Records supplied »
====
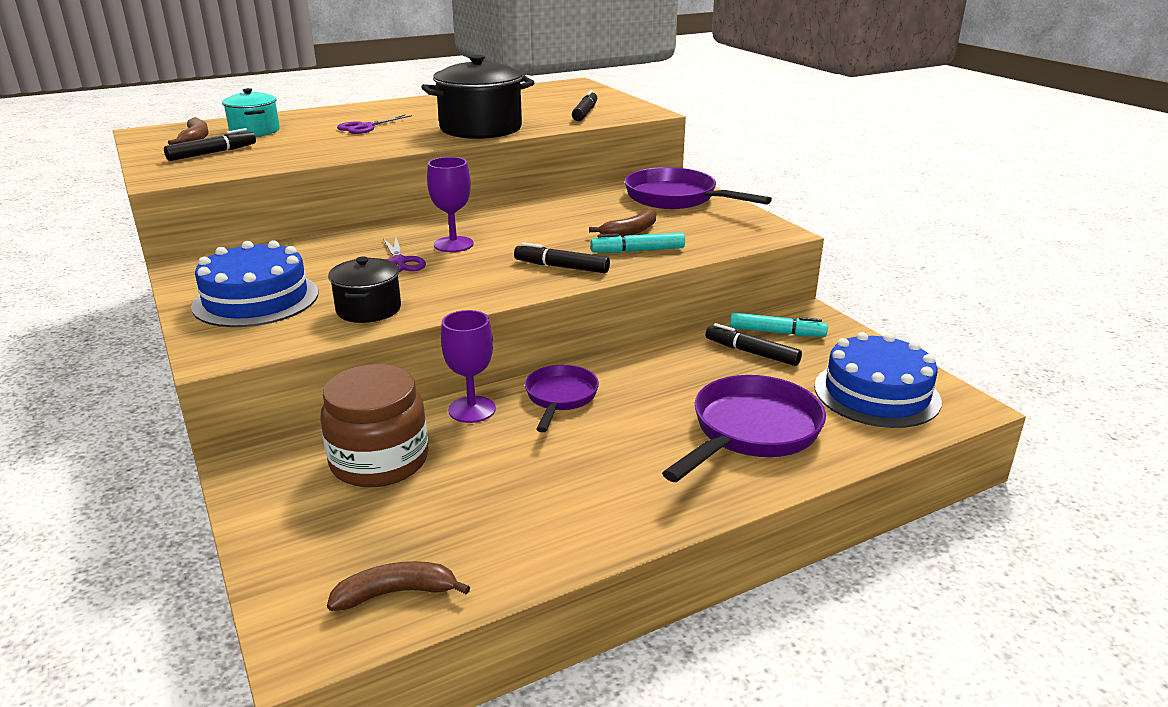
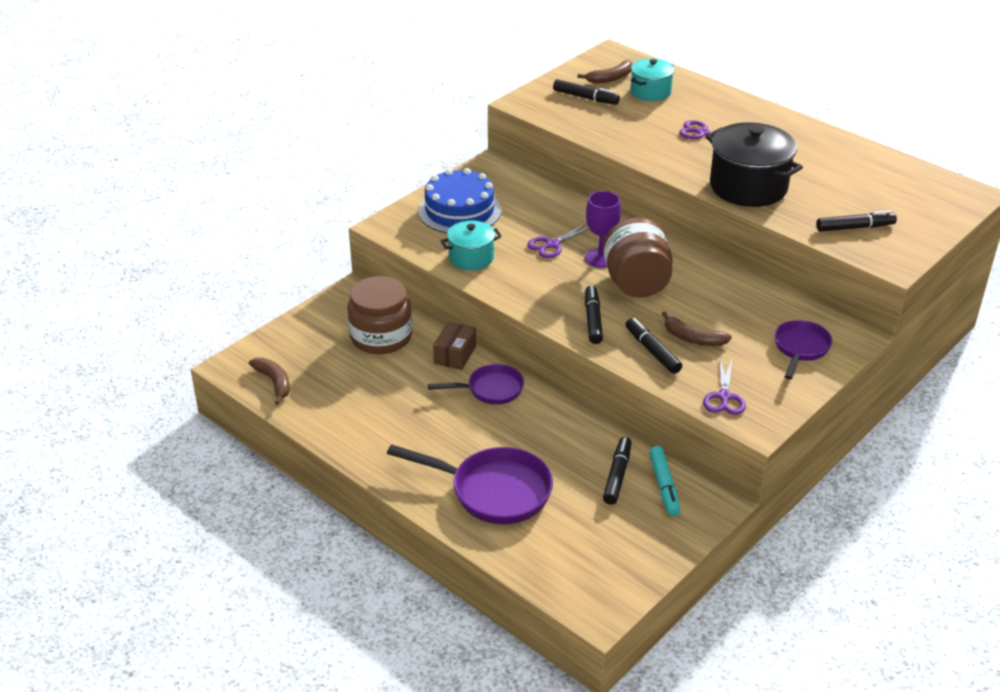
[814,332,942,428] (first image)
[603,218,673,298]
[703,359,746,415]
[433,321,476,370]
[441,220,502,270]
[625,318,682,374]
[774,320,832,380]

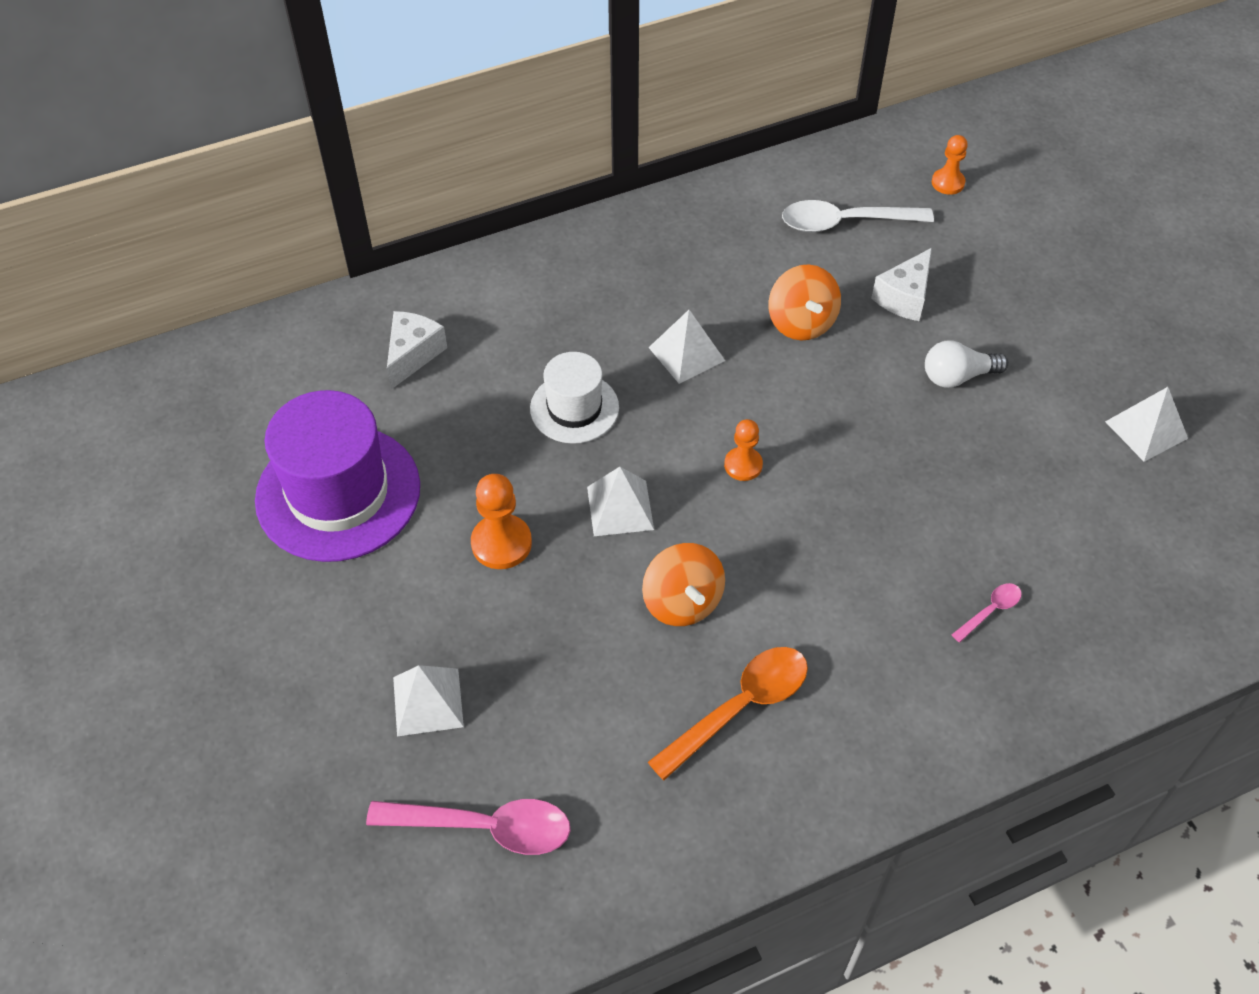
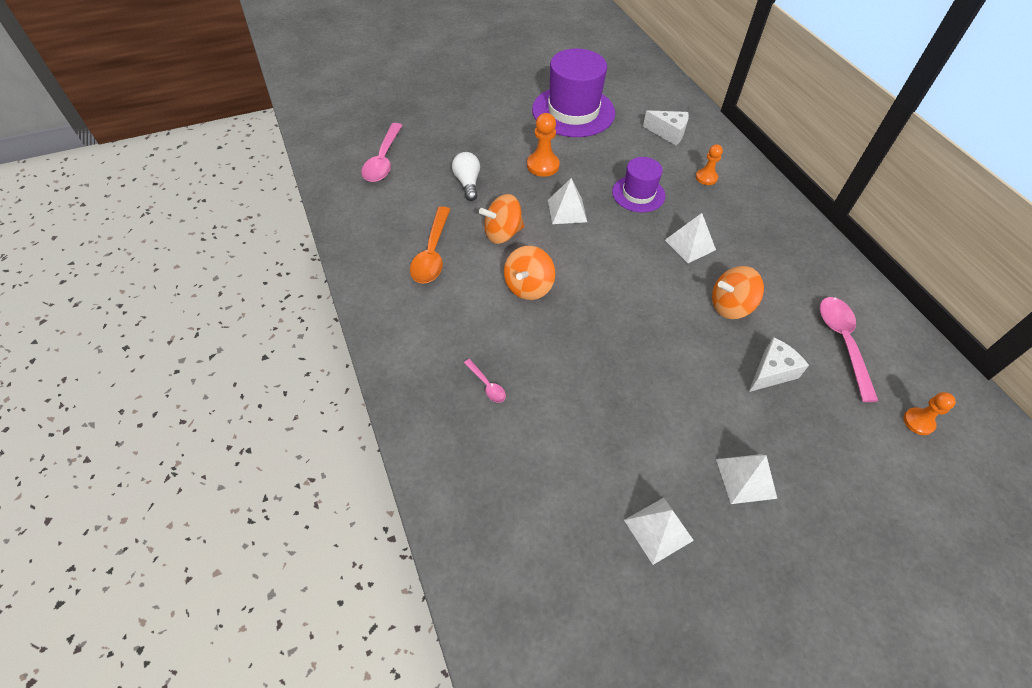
[504,246,555,300]
[716,454,777,504]
[696,144,723,185]
[452,152,480,201]
[612,157,665,212]
[820,297,878,402]
[410,207,450,284]
[749,337,809,392]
====
Copy out the records exactly; the pictures stay behind.

Answer to this problem »
[814,332,942,428] (first image)
[603,218,673,298]
[703,359,746,415]
[433,321,476,370]
[441,220,502,270]
[625,318,682,374]
[774,320,832,380]

[504,246,555,300]
[716,454,777,504]
[696,144,723,185]
[452,152,480,201]
[612,157,665,212]
[820,297,878,402]
[410,207,450,284]
[749,337,809,392]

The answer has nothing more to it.